Work to be completed:
Extract each line from the entries below that has the string "button" in it.
··· Data records
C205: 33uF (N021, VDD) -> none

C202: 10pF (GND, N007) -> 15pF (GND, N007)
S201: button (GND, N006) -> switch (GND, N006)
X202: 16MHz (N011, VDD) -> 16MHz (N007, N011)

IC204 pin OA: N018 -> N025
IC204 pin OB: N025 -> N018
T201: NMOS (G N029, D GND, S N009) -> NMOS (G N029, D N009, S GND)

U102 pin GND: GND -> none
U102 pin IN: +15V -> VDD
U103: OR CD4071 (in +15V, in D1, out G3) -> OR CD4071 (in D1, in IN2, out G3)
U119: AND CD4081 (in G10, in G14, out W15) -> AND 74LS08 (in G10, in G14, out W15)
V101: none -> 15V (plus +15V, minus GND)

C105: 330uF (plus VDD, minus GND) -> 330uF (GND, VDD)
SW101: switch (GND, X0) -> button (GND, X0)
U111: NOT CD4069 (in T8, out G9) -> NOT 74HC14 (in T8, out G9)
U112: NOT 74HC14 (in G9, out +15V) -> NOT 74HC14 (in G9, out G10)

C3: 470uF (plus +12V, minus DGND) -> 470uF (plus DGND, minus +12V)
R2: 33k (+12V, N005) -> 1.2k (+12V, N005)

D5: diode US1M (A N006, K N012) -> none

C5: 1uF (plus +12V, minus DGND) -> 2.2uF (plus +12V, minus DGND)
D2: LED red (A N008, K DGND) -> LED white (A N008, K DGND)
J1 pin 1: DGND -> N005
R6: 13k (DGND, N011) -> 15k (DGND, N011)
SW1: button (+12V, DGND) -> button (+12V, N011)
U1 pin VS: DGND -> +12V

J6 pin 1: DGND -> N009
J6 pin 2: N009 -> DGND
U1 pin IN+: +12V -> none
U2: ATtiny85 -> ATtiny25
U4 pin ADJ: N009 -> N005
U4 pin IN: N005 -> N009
······
Result:
S201: button (GND, N006) -> switch (GND, N006)
SW101: switch (GND, X0) -> button (GND, X0)
SW1: button (+12V, DGND) -> button (+12V, N011)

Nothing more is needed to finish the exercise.